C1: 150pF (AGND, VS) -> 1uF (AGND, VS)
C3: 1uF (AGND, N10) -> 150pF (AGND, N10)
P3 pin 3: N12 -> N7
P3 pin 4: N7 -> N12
++++++++
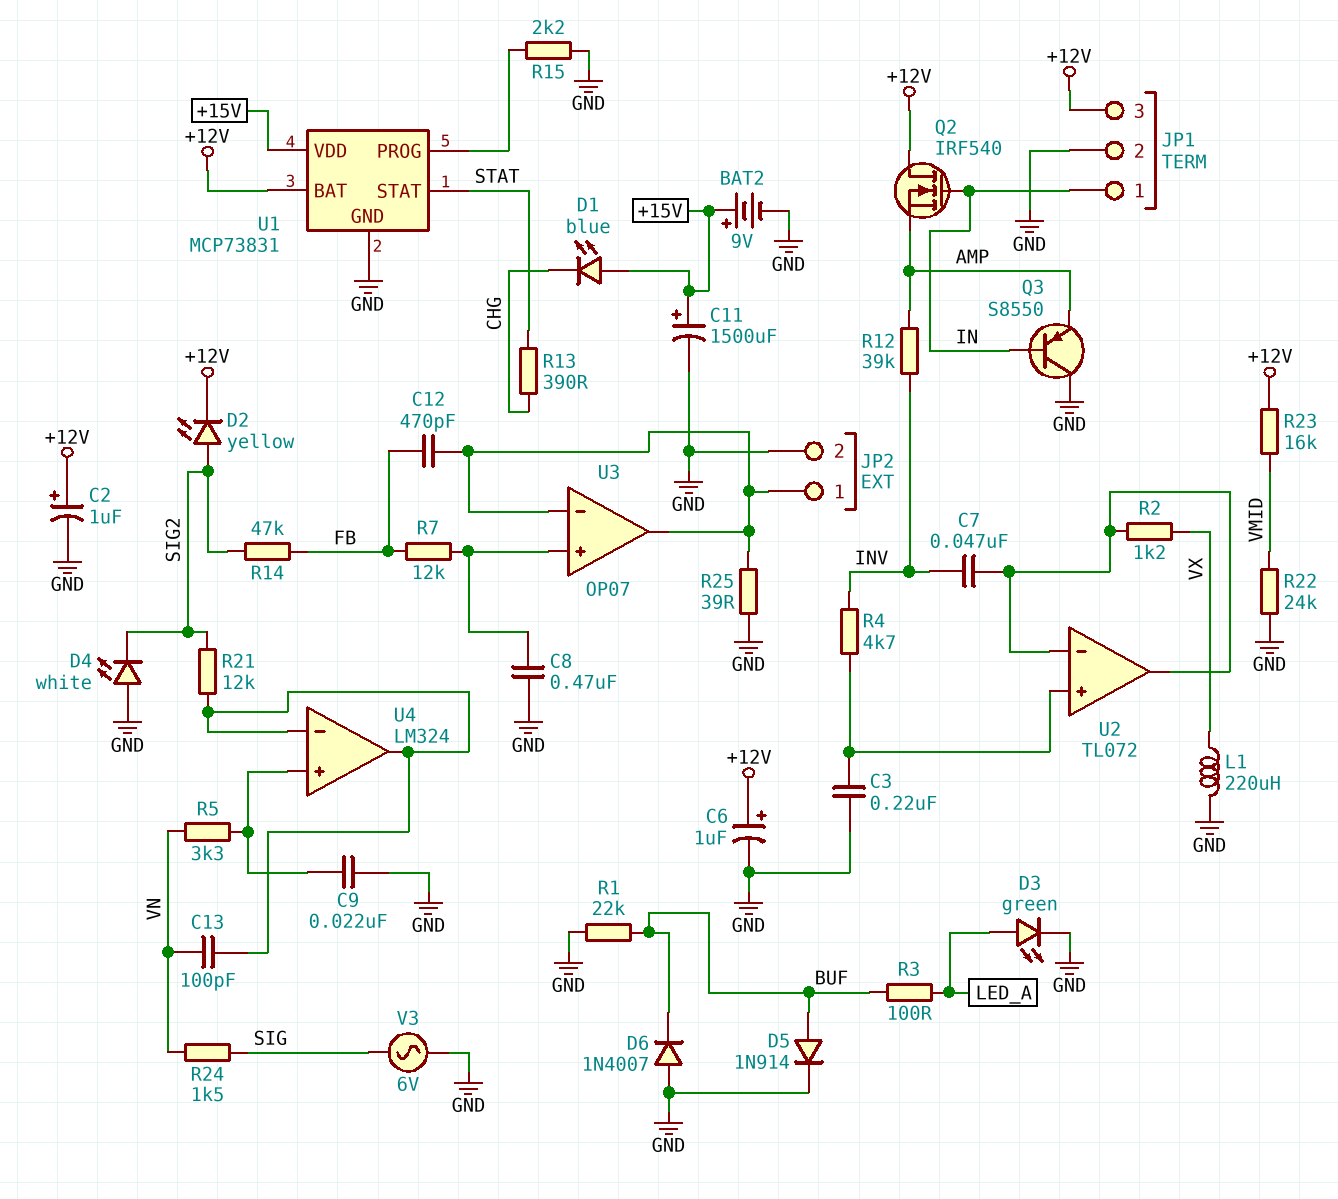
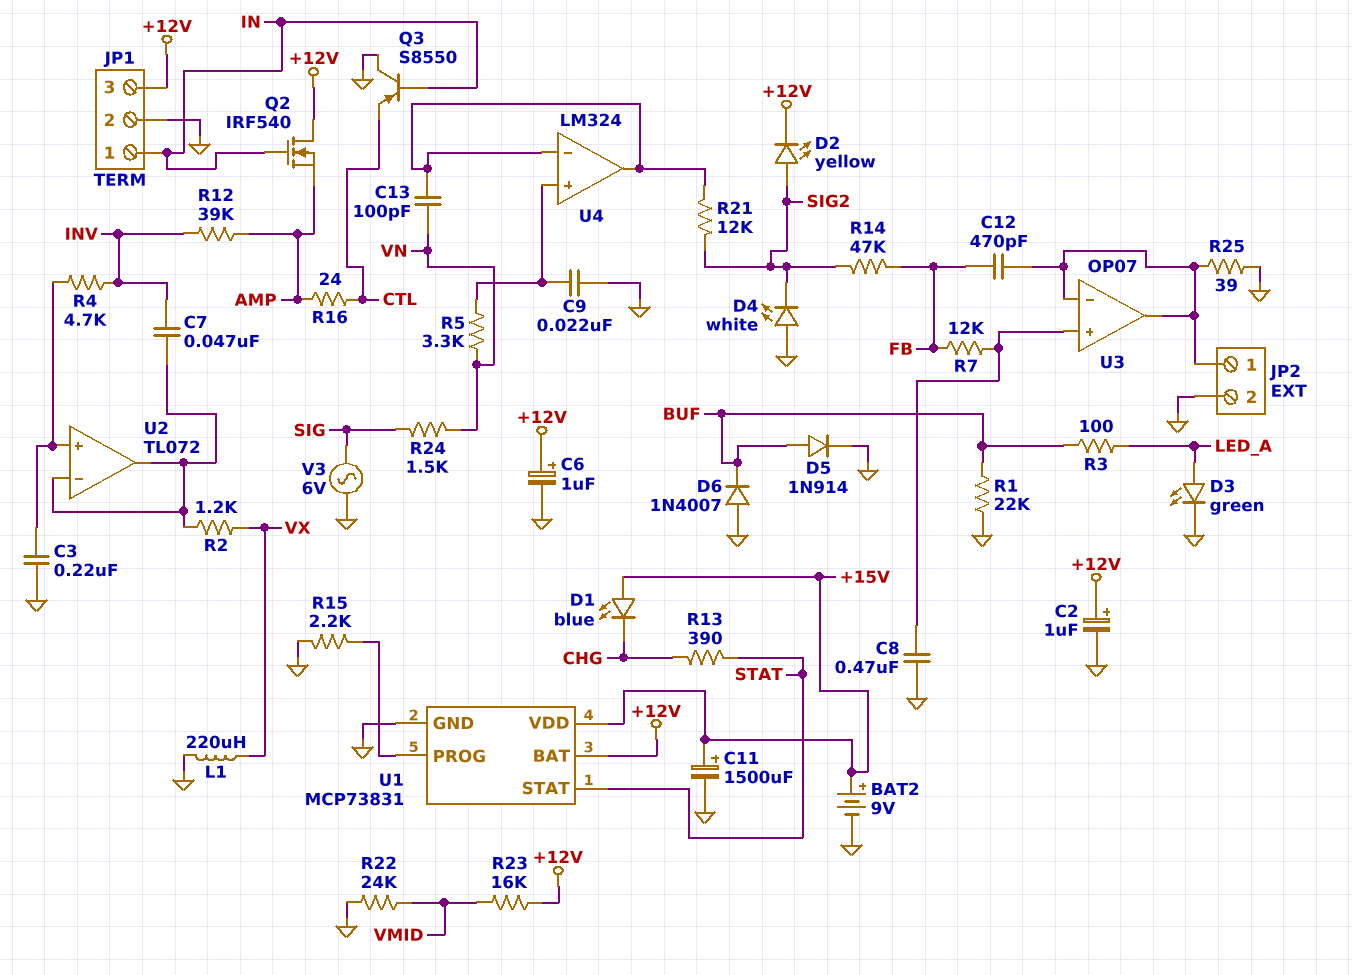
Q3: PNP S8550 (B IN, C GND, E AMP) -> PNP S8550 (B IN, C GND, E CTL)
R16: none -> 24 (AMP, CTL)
++++++++
(EXERCISE PROMPT): Look through the material above and pick out each line holding the word "AGND".

(ANSWER FOR THE TASK):
C1: 150pF (AGND, VS) -> 1uF (AGND, VS)
C3: 1uF (AGND, N10) -> 150pF (AGND, N10)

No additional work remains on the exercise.